Your objective » Go through the data below and return each line where the string "purple" appears.

Given information »
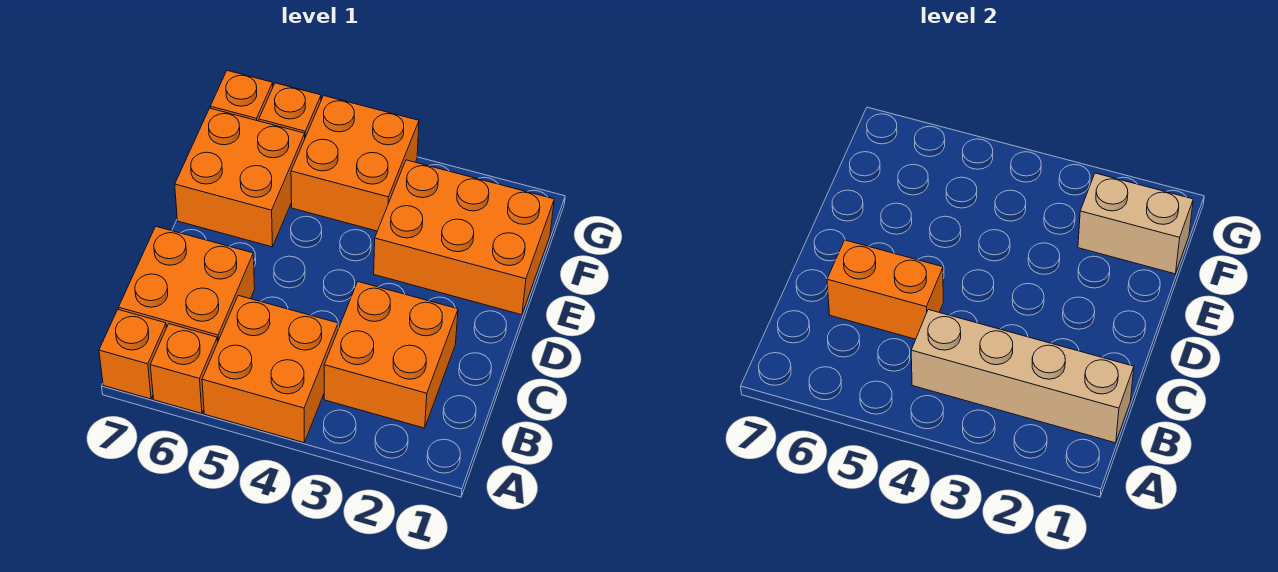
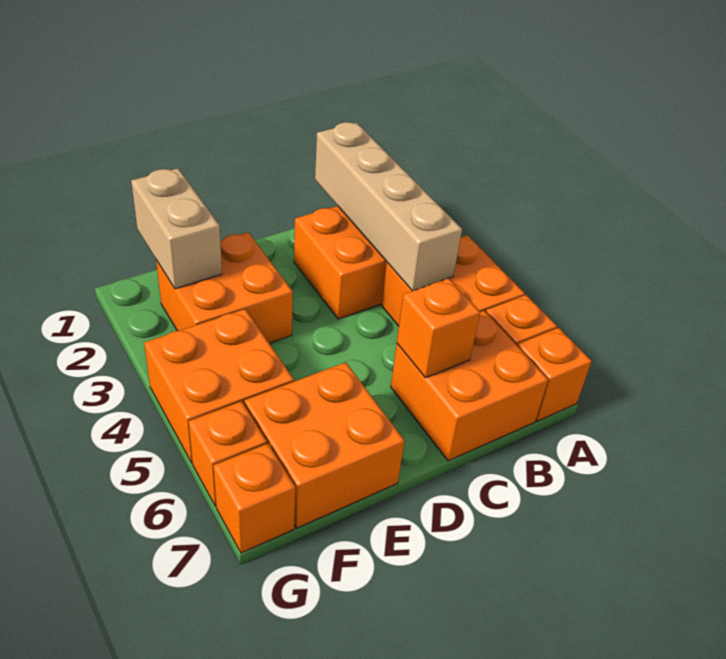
orange brick C5:C6 level 2 -> orange brick C6 level 2
orange brick E1:F3 level 1 -> orange brick E2:F3 level 1

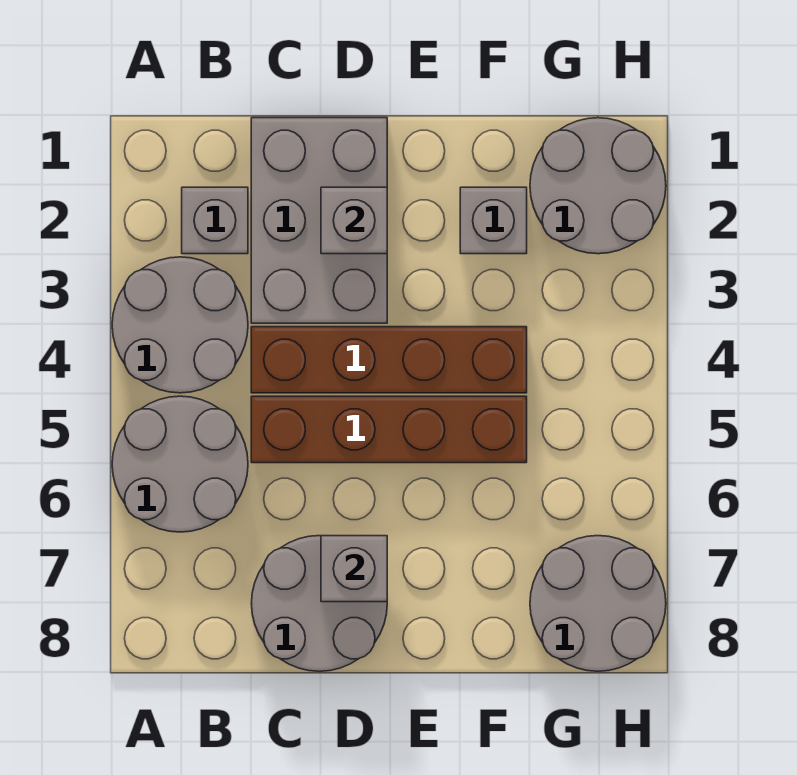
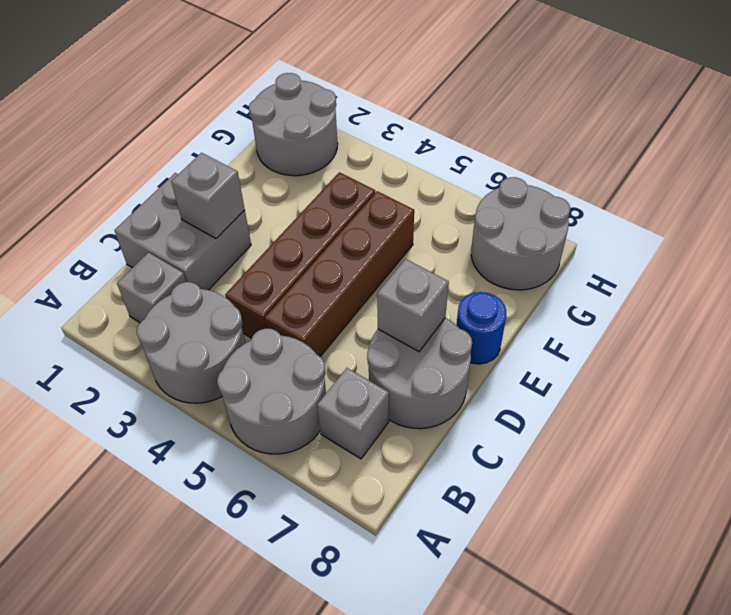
grey brick C1:D3 level 1 -> grey brick C1:D2 level 1
none -> blue round brick E8 level 1
grey brick F2 level 1 -> grey brick B7 level 1

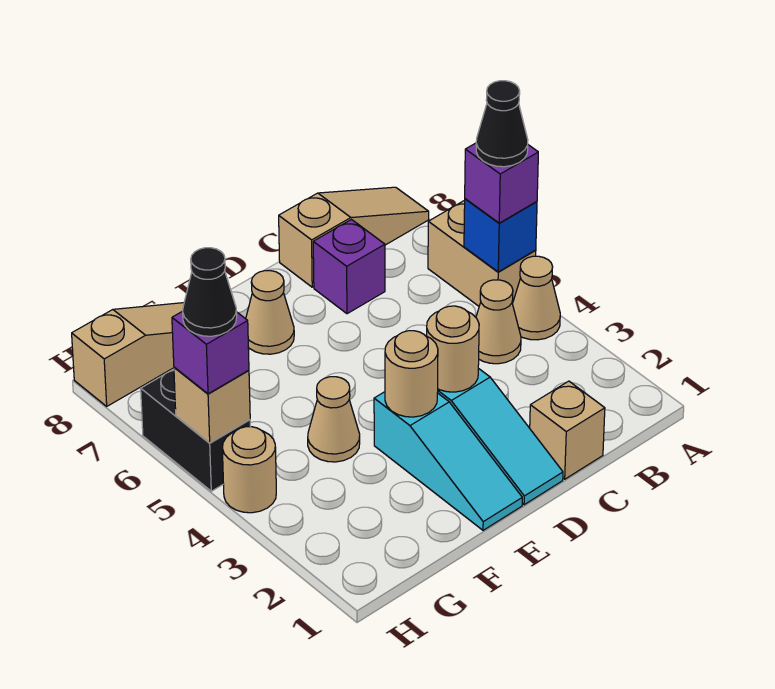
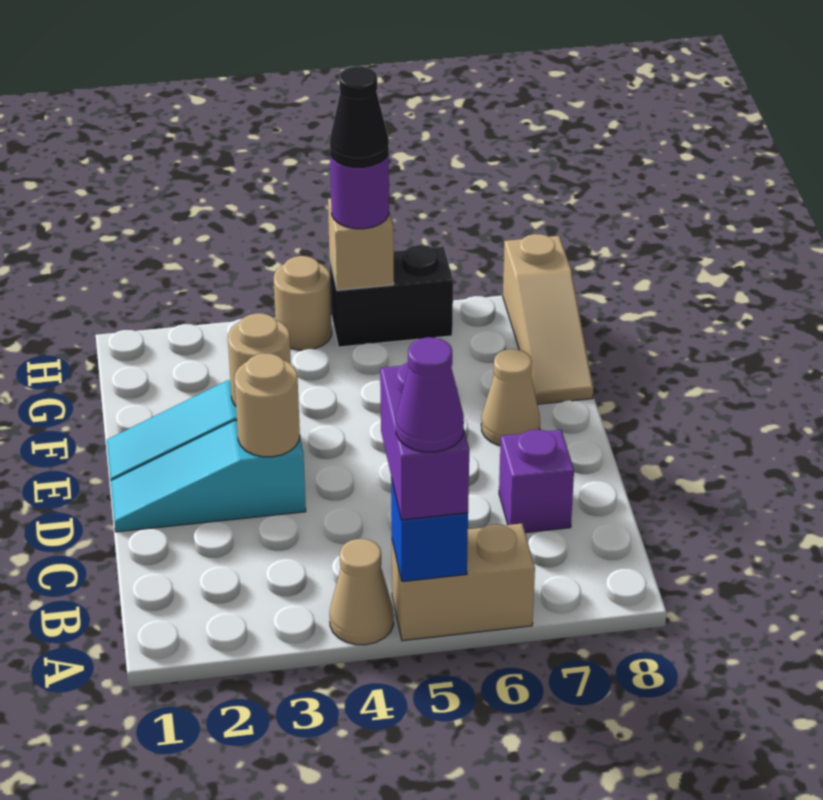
purple brick A5 level 3 -> purple brick A5:B5 level 3
black cone A5 level 4 -> purple cone A5 level 4
tan slope A8:C8 level 1 top C -> none
tan cone B4 level 1 -> none
tan brick C1 level 1 -> none
tan cone F4 level 1 -> none
purple brick H5 level 3 -> purple round brick H5 level 3

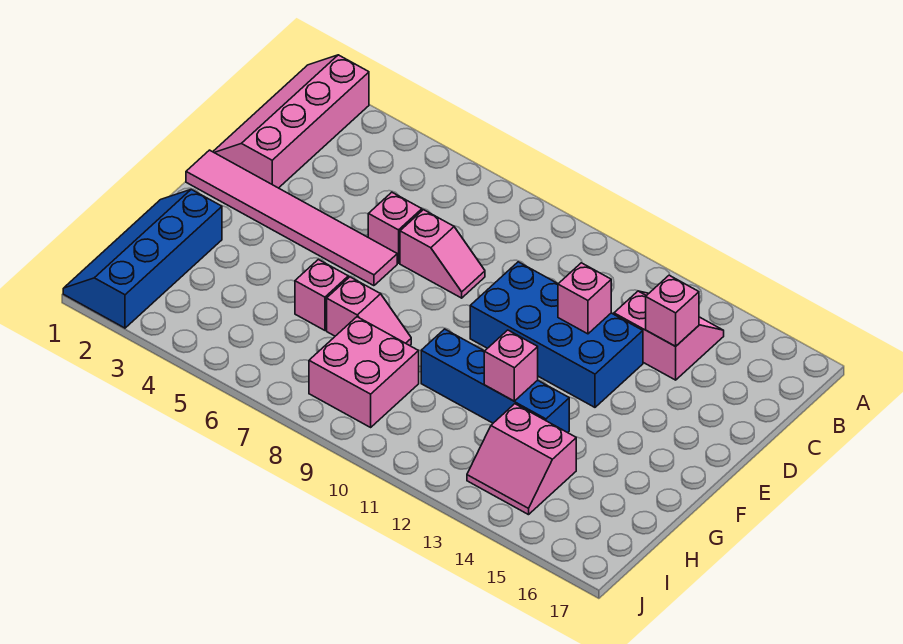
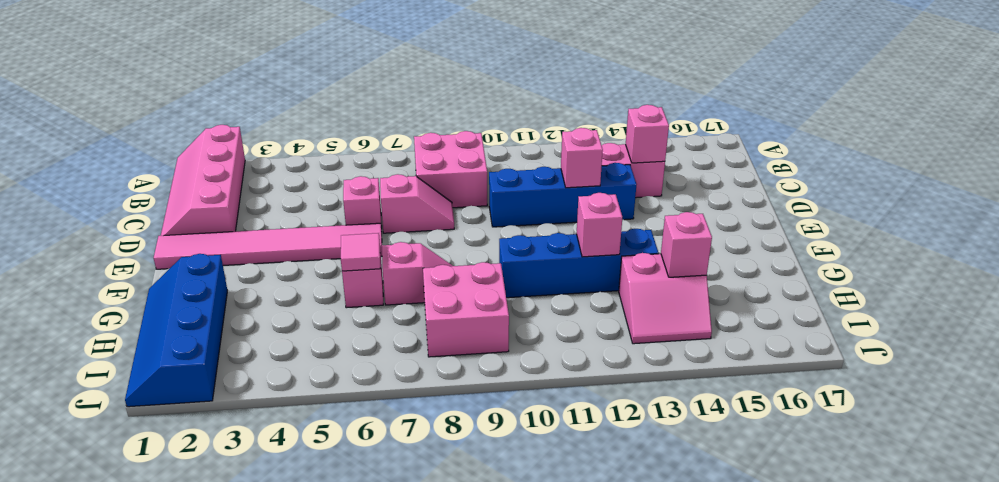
none -> pink brick B8:C9 level 1
blue brick D10:E13 level 1 -> blue brick D10:D13 level 1
none -> pink tile G6 level 2
none -> pink brick H14 level 2

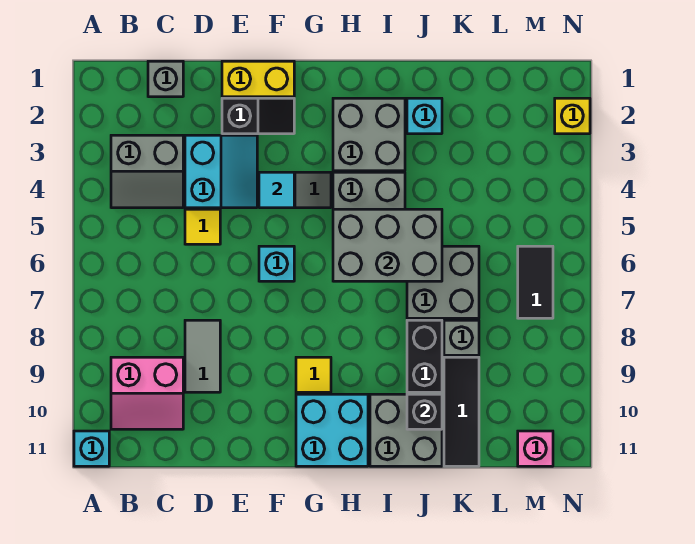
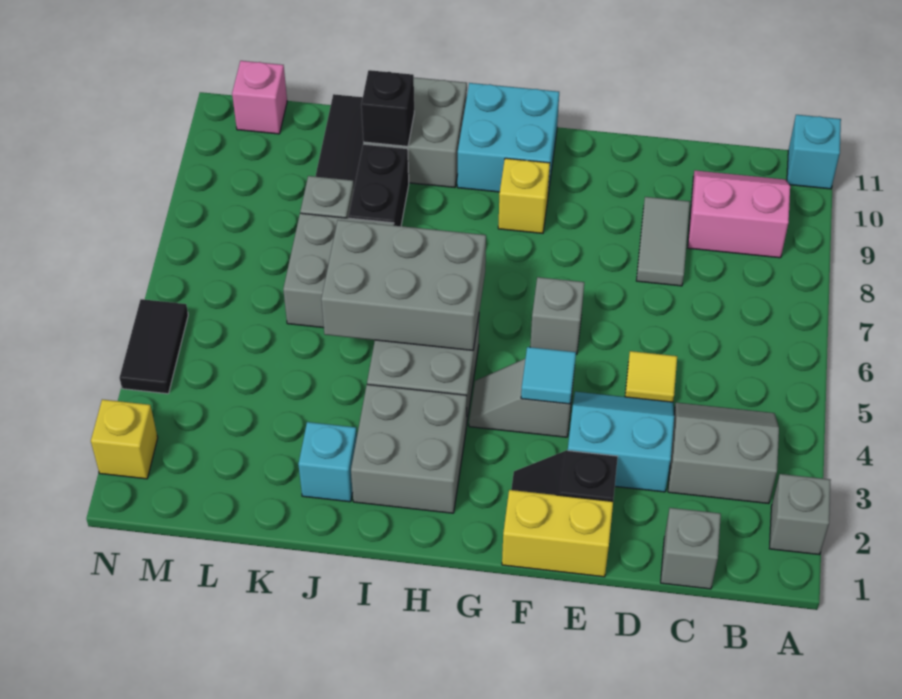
none -> grey brick A2 level 1
cyan slope D3:E4 level 1 top D -> cyan slope D3:E4 level 1 top 3
cyan brick F6 level 1 -> grey brick F6 level 1
yellow tile G9 level 1 -> yellow brick G9 level 1
black tile M6:M7 level 1 -> black tile N4:N5 level 1

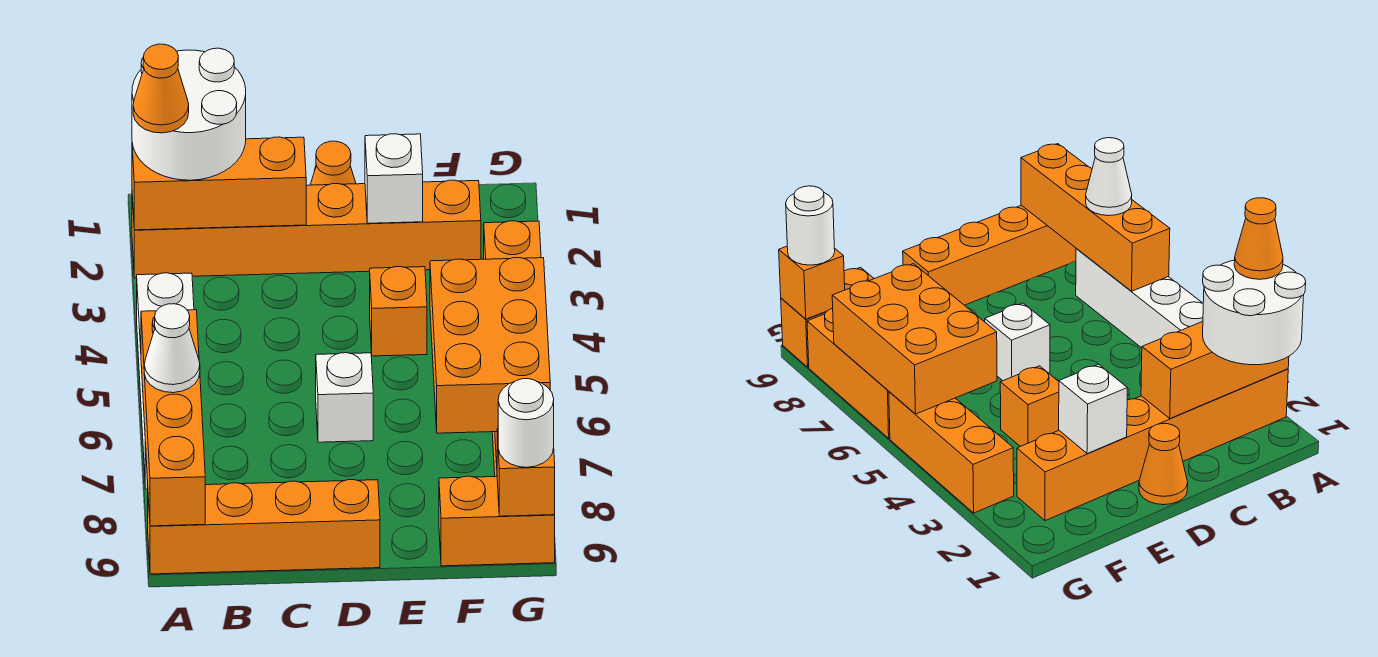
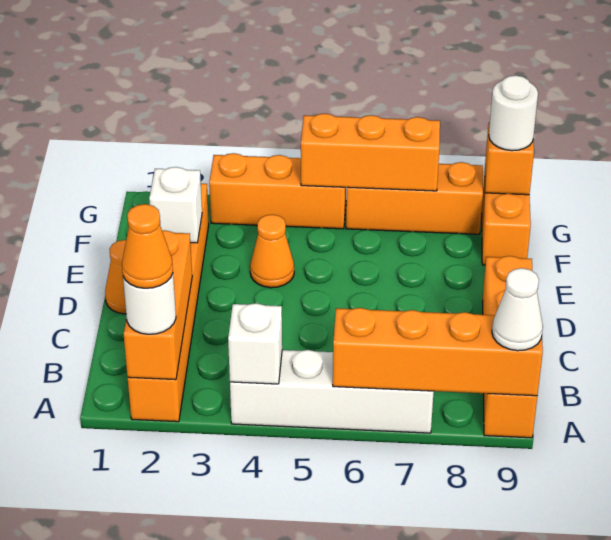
white round brick A1:B2 level 3 -> white round brick A2 level 3
white cone A7 level 3 -> white cone A9 level 3
white brick D6 level 1 -> white brick A4 level 2
orange brick E4 level 1 -> orange cone E4 level 1
orange brick F5:G7 level 2 -> orange brick G5:G7 level 2

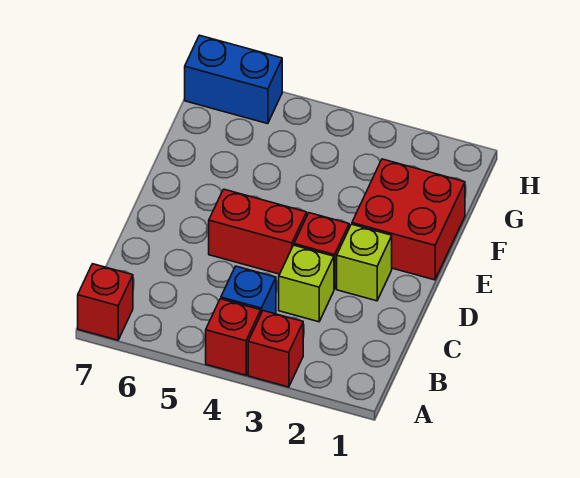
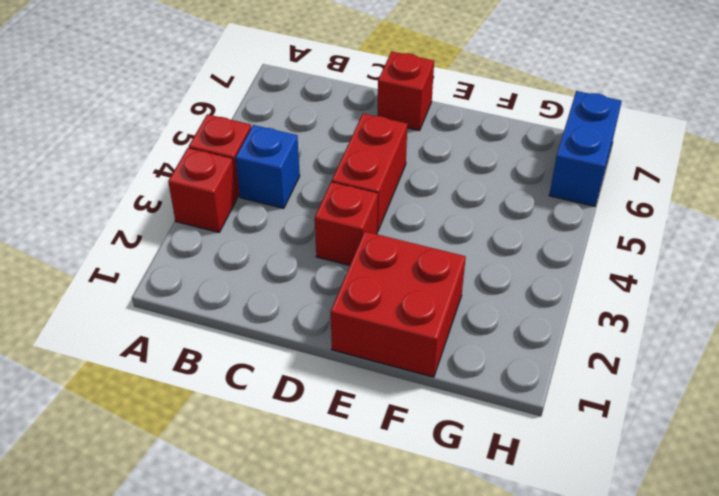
red brick A7 level 1 -> red brick D7 level 1
lime brick C3 level 1 -> none
lime brick D2 level 1 -> none

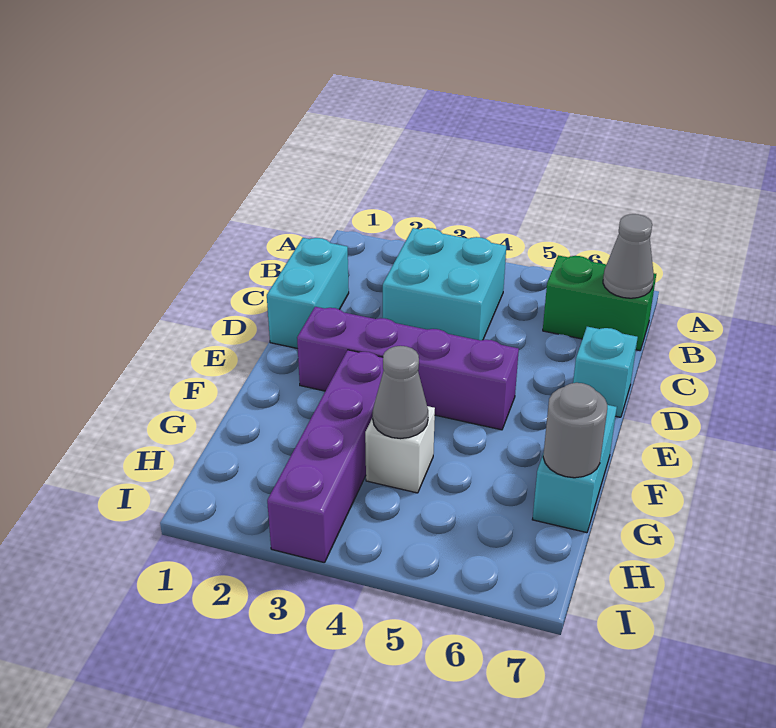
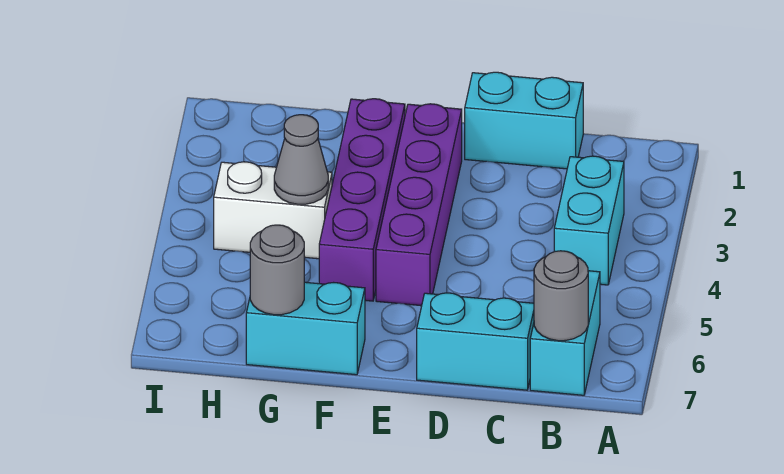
cyan brick B3:C4 level 1 -> cyan brick B3:B4 level 1
green brick B6:B7 level 1 -> cyan brick B6:B7 level 1
grey cone B7 level 2 -> grey round brick B7 level 2
cyan brick D7 level 1 -> cyan brick C7:D7 level 1
purple brick F3:I3 level 1 -> purple brick F2:F5 level 1
white brick G4 level 1 -> white brick G4:H4 level 1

Output of the exercise »
purple brick A5 level 3 -> purple brick A5:B5 level 3
black cone A5 level 4 -> purple cone A5 level 4
purple brick H5 level 3 -> purple round brick H5 level 3
purple brick F3:I3 level 1 -> purple brick F2:F5 level 1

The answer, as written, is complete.